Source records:
+--
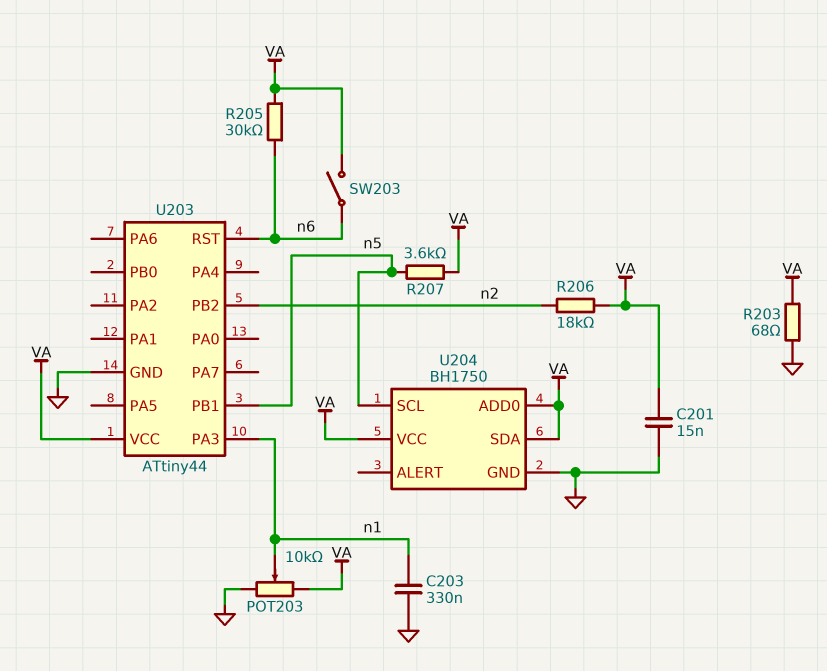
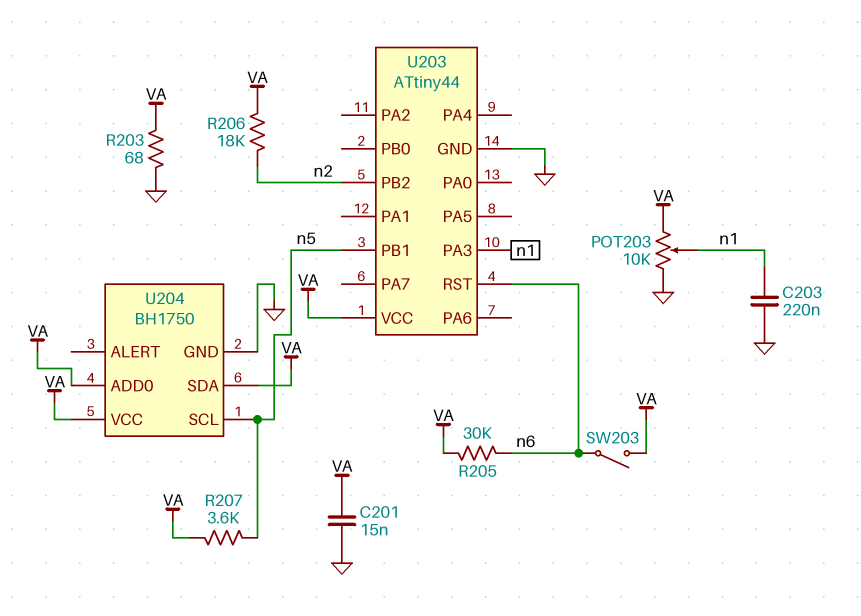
C203: 330nF (GND, n1) -> 220nF (GND, n1)

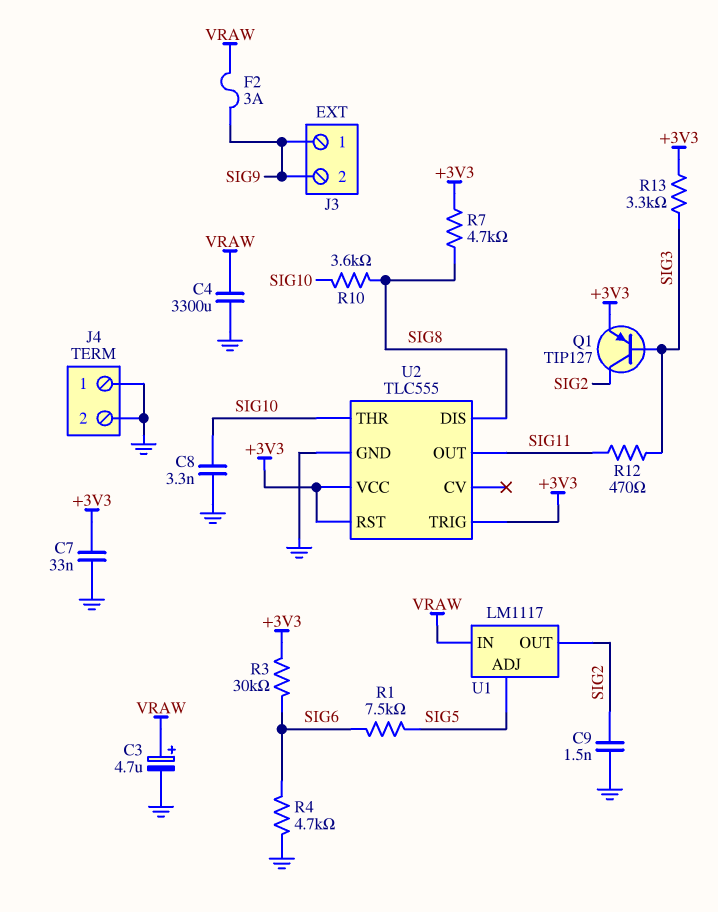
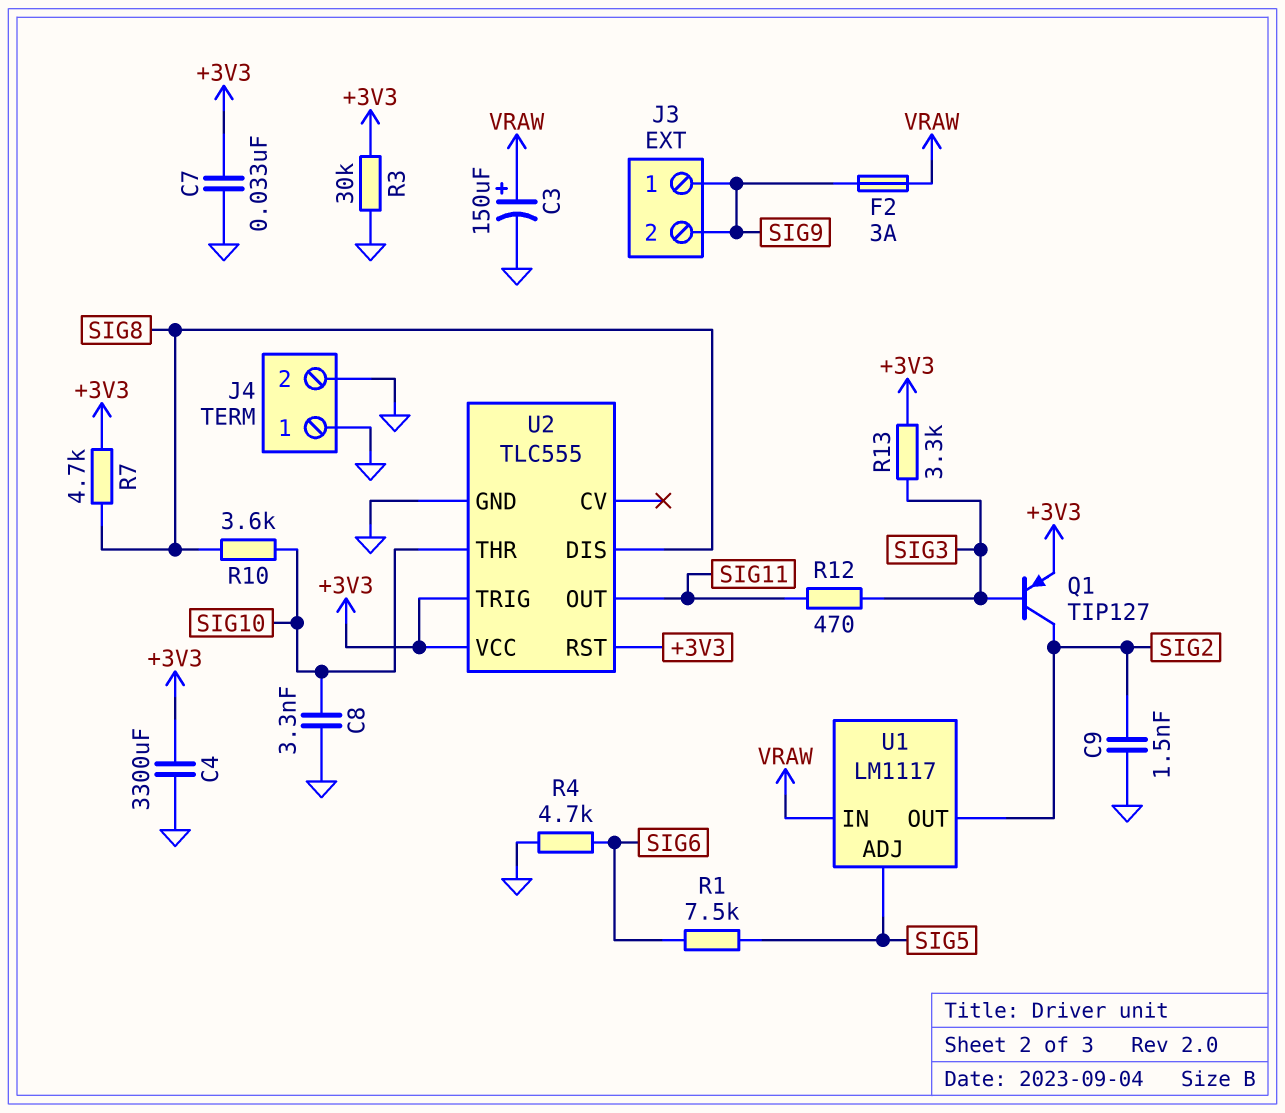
C3: 4.7uF (plus VRAW, minus GND) -> 150uF (plus VRAW, minus GND)
C4: 3300uF (GND, VRAW) -> 3300uF (+3V3, GND)
R3: 30k (+3V3, SIG6) -> 30k (+3V3, GND)

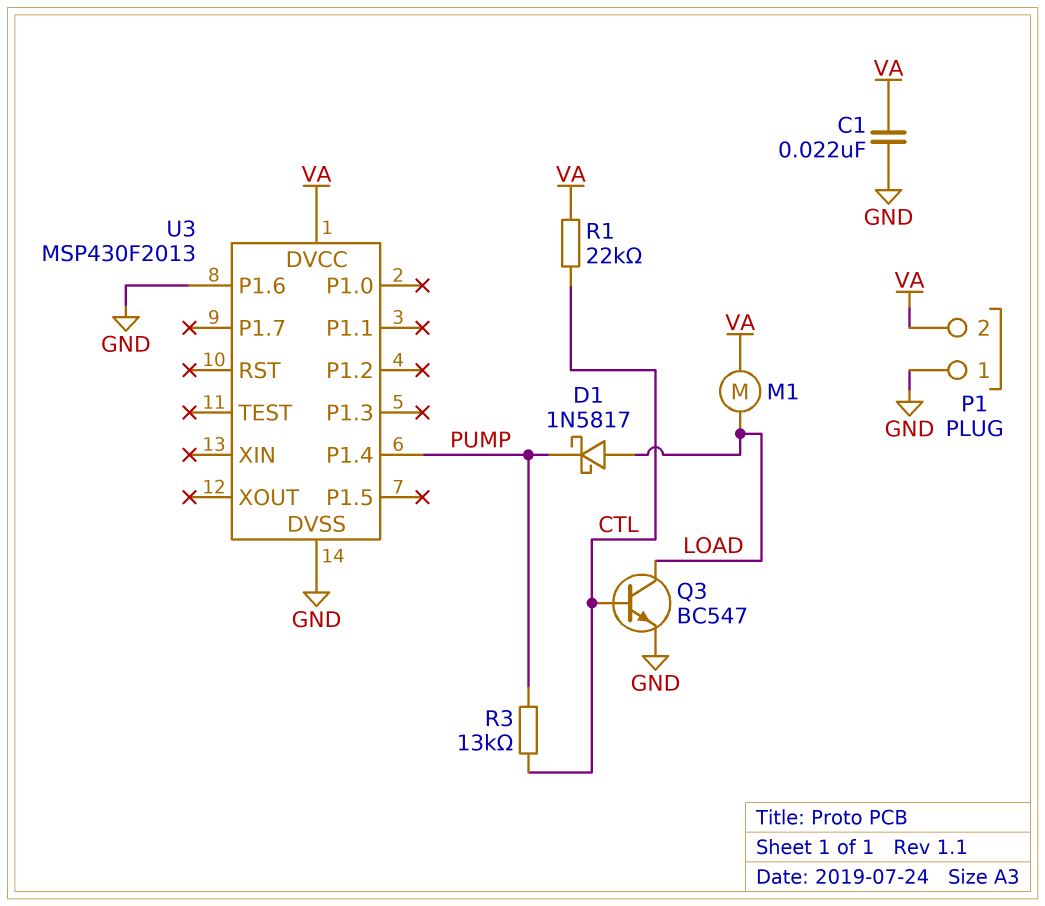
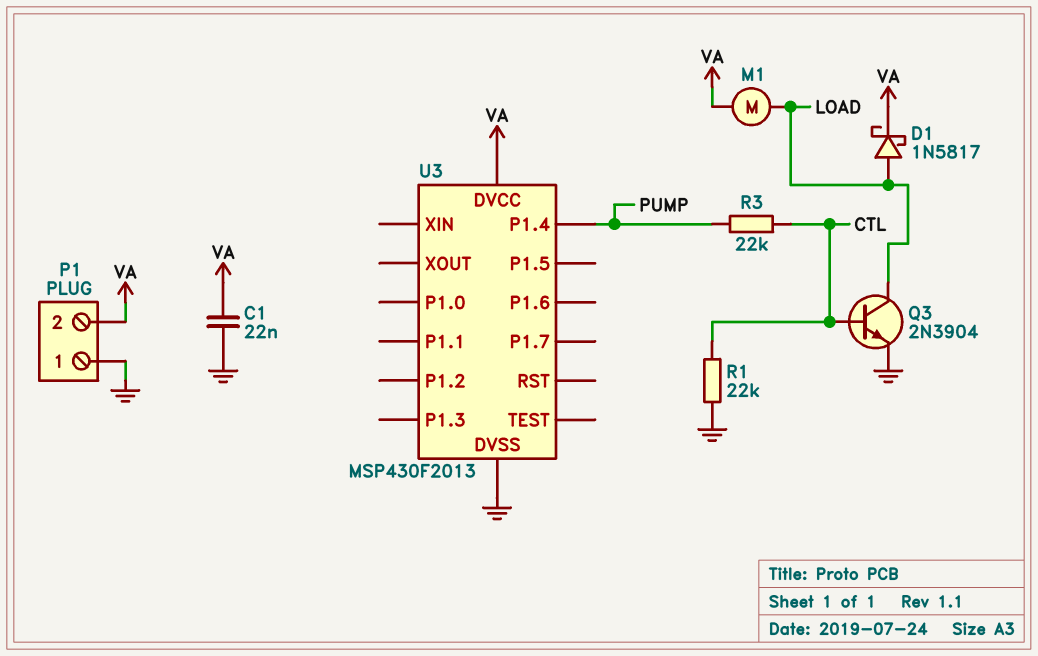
D1: schottky 1N5817 (A LOAD, K PUMP) -> schottky 1N5817 (A LOAD, K VA)
Q3: NPN BC547 (B CTL, C LOAD, E GND) -> NPN 2N3904 (B CTL, C LOAD, E GND)
R1: 22k (CTL, VA) -> 22k (CTL, GND)
R3: 13k (CTL, PUMP) -> 22k (CTL, PUMP)
U3 pin P1.6: GND -> none

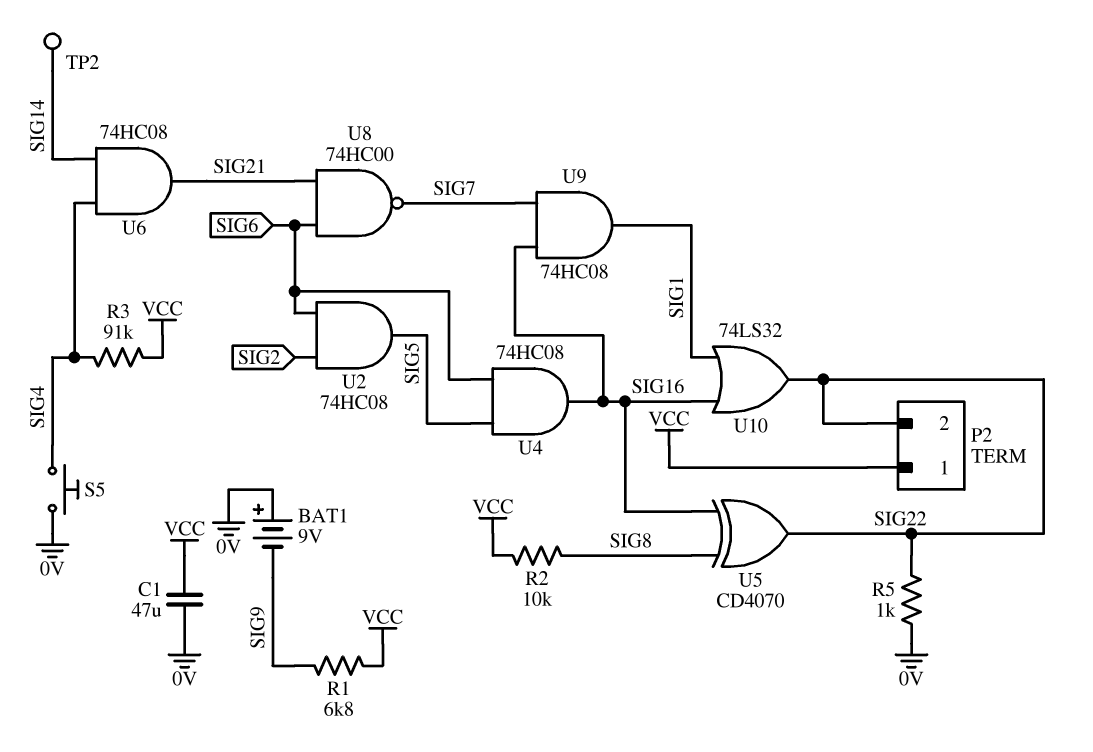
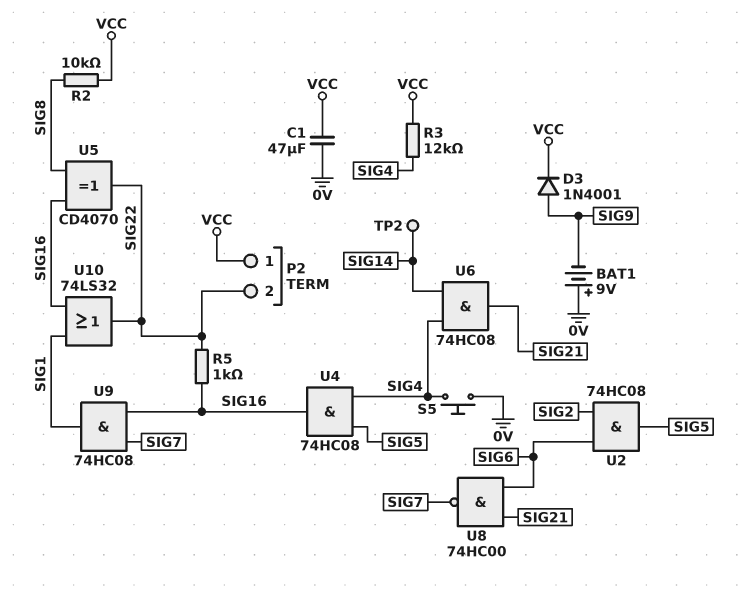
D3: none -> diode 1N4001 (A SIG9, K VCC)
R1: 6.8k (SIG9, VCC) -> none
R3: 91k (SIG4, VCC) -> 12k (SIG4, VCC)
R5: 1k (0V, SIG22) -> 1k (SIG16, SIG22)
U4: AND 74HC08 (in SIG5, in SIG6, out SIG16) -> AND 74HC08 (in SIG4, in SIG5, out SIG16)

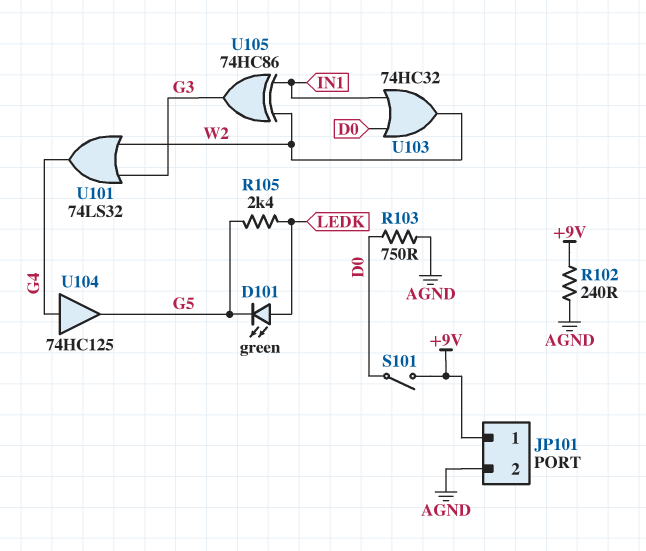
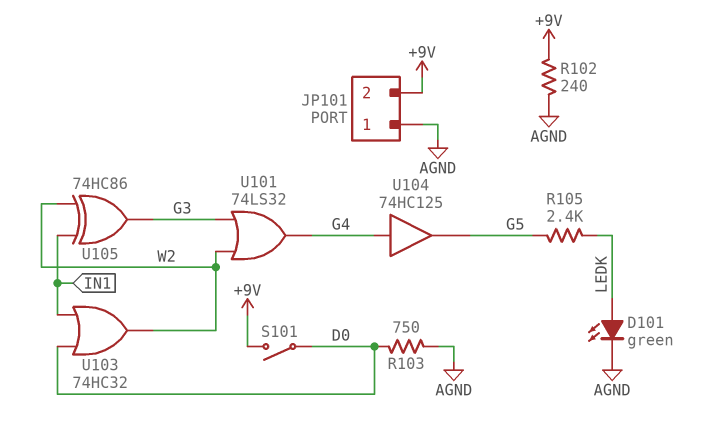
D101: LED green (A LEDK, K G5) -> LED green (A LEDK, K AGND)
JP101 pin 1: +9V -> AGND
JP101 pin 2: AGND -> +9V

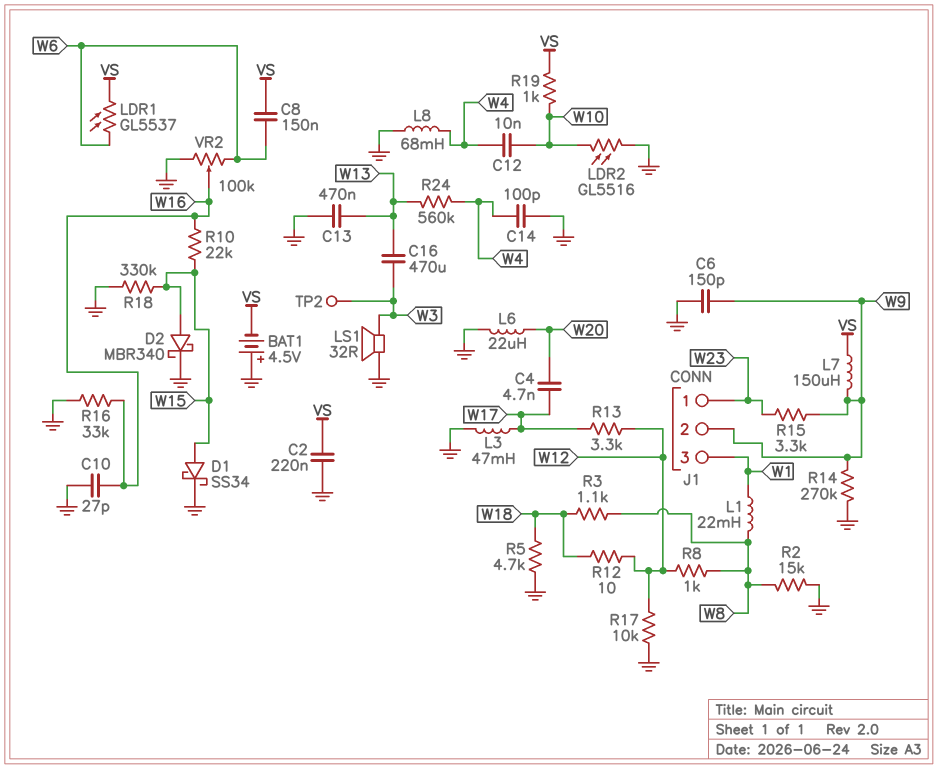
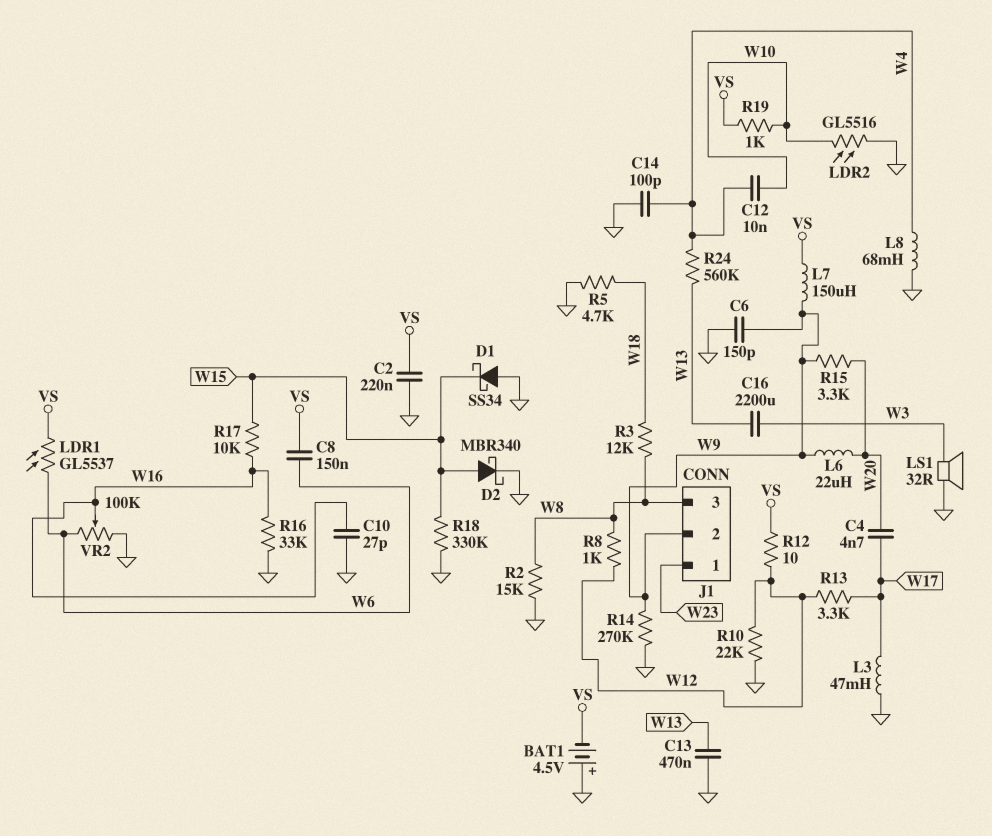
C16: 470uF (W3, W13) -> 2200uF (W3, W13)
D1: schottky SS34 (A W15, K GND) -> schottky SS34 (A GND, K W15)
J1 pin 3: W1 -> W8
L1: 22mH (W1, W8) -> none
L6: 22uH (GND, W20) -> 22uH (W9, W20)
R3: 1.1k (W8, W18) -> 12k (W8, W18)
R10: 22k (W15, W16) -> 22k (GND, W12)
R12: 10 (W12, W18) -> 10 (VS, W12)
R15: 3.3k (W9, W23) -> 3.3k (W9, W20)
R17: 10k (GND, W12) -> 10k (W15, W16)
TP2: test point (W3) -> none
+--
PROBLEM TO WORK ON: Each entry shown above must be quoted exactly, with its pictures left out.

COMPLETED EXERCISE:
C203: 330nF (GND, n1) -> 220nF (GND, n1)

C3: 4.7uF (plus VRAW, minus GND) -> 150uF (plus VRAW, minus GND)
C4: 3300uF (GND, VRAW) -> 3300uF (+3V3, GND)
R3: 30k (+3V3, SIG6) -> 30k (+3V3, GND)

D1: schottky 1N5817 (A LOAD, K PUMP) -> schottky 1N5817 (A LOAD, K VA)
Q3: NPN BC547 (B CTL, C LOAD, E GND) -> NPN 2N3904 (B CTL, C LOAD, E GND)
R1: 22k (CTL, VA) -> 22k (CTL, GND)
R3: 13k (CTL, PUMP) -> 22k (CTL, PUMP)
U3 pin P1.6: GND -> none

D3: none -> diode 1N4001 (A SIG9, K VCC)
R1: 6.8k (SIG9, VCC) -> none
R3: 91k (SIG4, VCC) -> 12k (SIG4, VCC)
R5: 1k (0V, SIG22) -> 1k (SIG16, SIG22)
U4: AND 74HC08 (in SIG5, in SIG6, out SIG16) -> AND 74HC08 (in SIG4, in SIG5, out SIG16)

D101: LED green (A LEDK, K G5) -> LED green (A LEDK, K AGND)
JP101 pin 1: +9V -> AGND
JP101 pin 2: AGND -> +9V

C16: 470uF (W3, W13) -> 2200uF (W3, W13)
D1: schottky SS34 (A W15, K GND) -> schottky SS34 (A GND, K W15)
J1 pin 3: W1 -> W8
L1: 22mH (W1, W8) -> none
L6: 22uH (GND, W20) -> 22uH (W9, W20)
R3: 1.1k (W8, W18) -> 12k (W8, W18)
R10: 22k (W15, W16) -> 22k (GND, W12)
R12: 10 (W12, W18) -> 10 (VS, W12)
R15: 3.3k (W9, W23) -> 3.3k (W9, W20)
R17: 10k (GND, W12) -> 10k (W15, W16)
TP2: test point (W3) -> none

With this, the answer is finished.